• **Brief**
The entries are to be returned exactly as written.

• **Records to process**
»»
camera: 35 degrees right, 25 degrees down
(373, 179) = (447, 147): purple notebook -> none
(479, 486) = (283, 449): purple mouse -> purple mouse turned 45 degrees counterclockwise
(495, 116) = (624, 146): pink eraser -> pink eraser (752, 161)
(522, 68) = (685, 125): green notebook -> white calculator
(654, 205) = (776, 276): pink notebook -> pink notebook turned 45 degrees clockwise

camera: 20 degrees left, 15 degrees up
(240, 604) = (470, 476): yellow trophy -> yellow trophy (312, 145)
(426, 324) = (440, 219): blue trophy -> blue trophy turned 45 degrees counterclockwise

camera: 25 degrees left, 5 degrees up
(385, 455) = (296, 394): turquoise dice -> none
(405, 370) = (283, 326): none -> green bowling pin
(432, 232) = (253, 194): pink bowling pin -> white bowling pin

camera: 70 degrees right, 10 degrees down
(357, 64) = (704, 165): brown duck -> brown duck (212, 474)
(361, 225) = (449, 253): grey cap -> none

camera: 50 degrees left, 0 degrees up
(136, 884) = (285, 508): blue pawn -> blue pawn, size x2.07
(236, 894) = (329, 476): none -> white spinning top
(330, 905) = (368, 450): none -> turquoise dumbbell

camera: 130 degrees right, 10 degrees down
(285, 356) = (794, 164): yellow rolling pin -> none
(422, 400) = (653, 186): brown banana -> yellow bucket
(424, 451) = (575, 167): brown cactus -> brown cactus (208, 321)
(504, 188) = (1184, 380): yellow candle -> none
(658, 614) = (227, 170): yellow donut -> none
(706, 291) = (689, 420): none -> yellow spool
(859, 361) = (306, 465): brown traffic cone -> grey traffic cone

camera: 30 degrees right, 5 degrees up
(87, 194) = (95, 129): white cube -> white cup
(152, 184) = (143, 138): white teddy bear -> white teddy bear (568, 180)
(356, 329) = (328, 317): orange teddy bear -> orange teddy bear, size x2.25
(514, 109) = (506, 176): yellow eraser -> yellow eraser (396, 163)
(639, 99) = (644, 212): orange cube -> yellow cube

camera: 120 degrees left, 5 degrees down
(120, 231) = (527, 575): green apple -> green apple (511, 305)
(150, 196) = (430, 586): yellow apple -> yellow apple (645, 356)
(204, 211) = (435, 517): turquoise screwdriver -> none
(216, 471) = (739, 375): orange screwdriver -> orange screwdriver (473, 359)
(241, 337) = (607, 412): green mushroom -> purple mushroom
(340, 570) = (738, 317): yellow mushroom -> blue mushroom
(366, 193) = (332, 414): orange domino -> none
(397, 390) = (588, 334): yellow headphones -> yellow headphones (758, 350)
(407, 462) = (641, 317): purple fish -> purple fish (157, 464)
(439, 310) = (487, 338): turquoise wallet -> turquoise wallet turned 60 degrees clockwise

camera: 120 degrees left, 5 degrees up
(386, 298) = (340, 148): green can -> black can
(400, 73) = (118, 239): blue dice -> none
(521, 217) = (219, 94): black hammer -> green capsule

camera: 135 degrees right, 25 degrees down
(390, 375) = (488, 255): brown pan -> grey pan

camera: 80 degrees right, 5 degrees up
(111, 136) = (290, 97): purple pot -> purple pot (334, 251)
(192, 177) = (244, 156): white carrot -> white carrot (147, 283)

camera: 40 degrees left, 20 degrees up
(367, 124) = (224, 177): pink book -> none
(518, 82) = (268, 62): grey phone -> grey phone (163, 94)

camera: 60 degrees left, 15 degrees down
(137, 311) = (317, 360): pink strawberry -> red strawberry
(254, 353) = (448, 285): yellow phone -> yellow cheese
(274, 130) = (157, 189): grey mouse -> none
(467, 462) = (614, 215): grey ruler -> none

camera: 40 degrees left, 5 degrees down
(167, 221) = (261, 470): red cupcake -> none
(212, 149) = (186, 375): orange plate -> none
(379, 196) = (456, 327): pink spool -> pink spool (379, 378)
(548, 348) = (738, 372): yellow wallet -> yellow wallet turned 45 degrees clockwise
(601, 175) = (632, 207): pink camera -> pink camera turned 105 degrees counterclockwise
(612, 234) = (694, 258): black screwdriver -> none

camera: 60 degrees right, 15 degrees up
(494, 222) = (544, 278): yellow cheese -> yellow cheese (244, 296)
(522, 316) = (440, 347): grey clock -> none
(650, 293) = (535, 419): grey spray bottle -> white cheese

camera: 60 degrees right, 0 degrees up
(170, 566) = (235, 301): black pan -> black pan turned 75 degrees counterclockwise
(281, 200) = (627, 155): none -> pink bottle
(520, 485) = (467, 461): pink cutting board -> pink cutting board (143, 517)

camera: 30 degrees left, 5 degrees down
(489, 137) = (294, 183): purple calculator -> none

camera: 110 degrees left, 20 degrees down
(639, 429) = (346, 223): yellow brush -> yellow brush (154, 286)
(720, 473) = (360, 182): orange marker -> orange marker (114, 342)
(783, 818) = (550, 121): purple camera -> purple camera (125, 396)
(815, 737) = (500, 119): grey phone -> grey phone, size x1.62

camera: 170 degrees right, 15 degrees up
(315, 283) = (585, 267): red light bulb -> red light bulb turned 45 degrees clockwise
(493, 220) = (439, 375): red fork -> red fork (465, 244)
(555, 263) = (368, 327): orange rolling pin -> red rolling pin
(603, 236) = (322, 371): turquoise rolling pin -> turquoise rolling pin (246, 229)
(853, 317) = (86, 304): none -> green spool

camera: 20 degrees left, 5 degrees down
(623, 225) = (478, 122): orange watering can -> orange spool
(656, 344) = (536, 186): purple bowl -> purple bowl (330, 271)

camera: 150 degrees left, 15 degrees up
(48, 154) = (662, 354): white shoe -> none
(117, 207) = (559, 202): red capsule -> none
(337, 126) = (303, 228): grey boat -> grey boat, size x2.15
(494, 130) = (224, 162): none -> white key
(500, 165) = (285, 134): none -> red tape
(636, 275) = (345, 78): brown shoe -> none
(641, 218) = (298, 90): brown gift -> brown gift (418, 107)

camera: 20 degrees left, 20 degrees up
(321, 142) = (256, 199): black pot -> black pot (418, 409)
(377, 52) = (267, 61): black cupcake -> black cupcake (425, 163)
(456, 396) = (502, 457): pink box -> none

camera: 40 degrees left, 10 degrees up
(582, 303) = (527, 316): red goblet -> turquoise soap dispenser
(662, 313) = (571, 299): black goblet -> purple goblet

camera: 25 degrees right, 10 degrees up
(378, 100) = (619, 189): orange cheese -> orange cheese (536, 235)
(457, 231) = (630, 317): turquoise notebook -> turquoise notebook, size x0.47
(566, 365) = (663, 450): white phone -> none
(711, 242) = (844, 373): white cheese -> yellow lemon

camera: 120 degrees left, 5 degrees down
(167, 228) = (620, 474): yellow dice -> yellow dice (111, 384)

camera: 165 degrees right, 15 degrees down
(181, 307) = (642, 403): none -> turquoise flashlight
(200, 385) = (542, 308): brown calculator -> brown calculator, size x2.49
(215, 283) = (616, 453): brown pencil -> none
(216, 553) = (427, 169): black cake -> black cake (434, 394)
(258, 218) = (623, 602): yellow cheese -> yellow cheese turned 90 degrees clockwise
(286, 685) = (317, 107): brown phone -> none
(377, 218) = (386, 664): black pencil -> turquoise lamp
««
• **Task answer**
camera: 35 degrees right, 25 degrees down
(373, 179) = (447, 147): purple notebook -> none
(479, 486) = (283, 449): purple mouse -> purple mouse turned 45 degrees counterclockwise
(495, 116) = (624, 146): pink eraser -> pink eraser (752, 161)
(522, 68) = (685, 125): green notebook -> white calculator
(654, 205) = (776, 276): pink notebook -> pink notebook turned 45 degrees clockwise

camera: 20 degrees left, 15 degrees up
(240, 604) = (470, 476): yellow trophy -> yellow trophy (312, 145)
(426, 324) = (440, 219): blue trophy -> blue trophy turned 45 degrees counterclockwise

camera: 25 degrees left, 5 degrees up
(385, 455) = (296, 394): turquoise dice -> none
(405, 370) = (283, 326): none -> green bowling pin
(432, 232) = (253, 194): pink bowling pin -> white bowling pin

camera: 70 degrees right, 10 degrees down
(357, 64) = (704, 165): brown duck -> brown duck (212, 474)
(361, 225) = (449, 253): grey cap -> none

camera: 50 degrees left, 0 degrees up
(136, 884) = (285, 508): blue pawn -> blue pawn, size x2.07
(236, 894) = (329, 476): none -> white spinning top
(330, 905) = (368, 450): none -> turquoise dumbbell

camera: 130 degrees right, 10 degrees down
(285, 356) = (794, 164): yellow rolling pin -> none
(422, 400) = (653, 186): brown banana -> yellow bucket
(424, 451) = (575, 167): brown cactus -> brown cactus (208, 321)
(504, 188) = (1184, 380): yellow candle -> none
(658, 614) = (227, 170): yellow donut -> none
(706, 291) = (689, 420): none -> yellow spool
(859, 361) = (306, 465): brown traffic cone -> grey traffic cone

camera: 30 degrees right, 5 degrees up
(87, 194) = (95, 129): white cube -> white cup
(152, 184) = (143, 138): white teddy bear -> white teddy bear (568, 180)
(356, 329) = (328, 317): orange teddy bear -> orange teddy bear, size x2.25
(514, 109) = (506, 176): yellow eraser -> yellow eraser (396, 163)
(639, 99) = (644, 212): orange cube -> yellow cube

camera: 120 degrees left, 5 degrees down
(120, 231) = (527, 575): green apple -> green apple (511, 305)
(150, 196) = (430, 586): yellow apple -> yellow apple (645, 356)
(204, 211) = (435, 517): turquoise screwdriver -> none
(216, 471) = (739, 375): orange screwdriver -> orange screwdriver (473, 359)
(241, 337) = (607, 412): green mushroom -> purple mushroom
(340, 570) = (738, 317): yellow mushroom -> blue mushroom
(366, 193) = (332, 414): orange domino -> none
(397, 390) = (588, 334): yellow headphones -> yellow headphones (758, 350)
(407, 462) = (641, 317): purple fish -> purple fish (157, 464)
(439, 310) = (487, 338): turquoise wallet -> turquoise wallet turned 60 degrees clockwise

camera: 120 degrees left, 5 degrees up
(386, 298) = (340, 148): green can -> black can
(400, 73) = (118, 239): blue dice -> none
(521, 217) = (219, 94): black hammer -> green capsule

camera: 135 degrees right, 25 degrees down
(390, 375) = (488, 255): brown pan -> grey pan

camera: 80 degrees right, 5 degrees up
(111, 136) = (290, 97): purple pot -> purple pot (334, 251)
(192, 177) = (244, 156): white carrot -> white carrot (147, 283)

camera: 40 degrees left, 20 degrees up
(367, 124) = (224, 177): pink book -> none
(518, 82) = (268, 62): grey phone -> grey phone (163, 94)

camera: 60 degrees left, 15 degrees down
(137, 311) = (317, 360): pink strawberry -> red strawberry
(254, 353) = (448, 285): yellow phone -> yellow cheese
(274, 130) = (157, 189): grey mouse -> none
(467, 462) = (614, 215): grey ruler -> none

camera: 40 degrees left, 5 degrees down
(167, 221) = (261, 470): red cupcake -> none
(212, 149) = (186, 375): orange plate -> none
(379, 196) = (456, 327): pink spool -> pink spool (379, 378)
(548, 348) = (738, 372): yellow wallet -> yellow wallet turned 45 degrees clockwise
(601, 175) = (632, 207): pink camera -> pink camera turned 105 degrees counterclockwise
(612, 234) = (694, 258): black screwdriver -> none

camera: 60 degrees right, 15 degrees up
(494, 222) = (544, 278): yellow cheese -> yellow cheese (244, 296)
(522, 316) = (440, 347): grey clock -> none
(650, 293) = (535, 419): grey spray bottle -> white cheese

camera: 60 degrees right, 0 degrees up
(170, 566) = (235, 301): black pan -> black pan turned 75 degrees counterclockwise
(281, 200) = (627, 155): none -> pink bottle
(520, 485) = (467, 461): pink cutting board -> pink cutting board (143, 517)

camera: 30 degrees left, 5 degrees down
(489, 137) = (294, 183): purple calculator -> none

camera: 110 degrees left, 20 degrees down
(639, 429) = (346, 223): yellow brush -> yellow brush (154, 286)
(720, 473) = (360, 182): orange marker -> orange marker (114, 342)
(783, 818) = (550, 121): purple camera -> purple camera (125, 396)
(815, 737) = (500, 119): grey phone -> grey phone, size x1.62

camera: 170 degrees right, 15 degrees up
(315, 283) = (585, 267): red light bulb -> red light bulb turned 45 degrees clockwise
(493, 220) = (439, 375): red fork -> red fork (465, 244)
(555, 263) = (368, 327): orange rolling pin -> red rolling pin
(603, 236) = (322, 371): turquoise rolling pin -> turquoise rolling pin (246, 229)
(853, 317) = (86, 304): none -> green spool

camera: 20 degrees left, 5 degrees down
(623, 225) = (478, 122): orange watering can -> orange spool
(656, 344) = (536, 186): purple bowl -> purple bowl (330, 271)

camera: 150 degrees left, 15 degrees up
(48, 154) = (662, 354): white shoe -> none
(117, 207) = (559, 202): red capsule -> none
(337, 126) = (303, 228): grey boat -> grey boat, size x2.15
(494, 130) = (224, 162): none -> white key
(500, 165) = (285, 134): none -> red tape
(636, 275) = (345, 78): brown shoe -> none
(641, 218) = (298, 90): brown gift -> brown gift (418, 107)

camera: 20 degrees left, 20 degrees up
(321, 142) = (256, 199): black pot -> black pot (418, 409)
(377, 52) = (267, 61): black cupcake -> black cupcake (425, 163)
(456, 396) = (502, 457): pink box -> none

camera: 40 degrees left, 10 degrees up
(582, 303) = (527, 316): red goblet -> turquoise soap dispenser
(662, 313) = (571, 299): black goblet -> purple goblet

camera: 25 degrees right, 10 degrees up
(378, 100) = (619, 189): orange cheese -> orange cheese (536, 235)
(457, 231) = (630, 317): turquoise notebook -> turquoise notebook, size x0.47
(566, 365) = (663, 450): white phone -> none
(711, 242) = (844, 373): white cheese -> yellow lemon

camera: 120 degrees left, 5 degrees down
(167, 228) = (620, 474): yellow dice -> yellow dice (111, 384)

camera: 165 degrees right, 15 degrees down
(181, 307) = (642, 403): none -> turquoise flashlight
(200, 385) = (542, 308): brown calculator -> brown calculator, size x2.49
(215, 283) = (616, 453): brown pencil -> none
(216, 553) = (427, 169): black cake -> black cake (434, 394)
(258, 218) = (623, 602): yellow cheese -> yellow cheese turned 90 degrees clockwise
(286, 685) = (317, 107): brown phone -> none
(377, 218) = (386, 664): black pencil -> turquoise lamp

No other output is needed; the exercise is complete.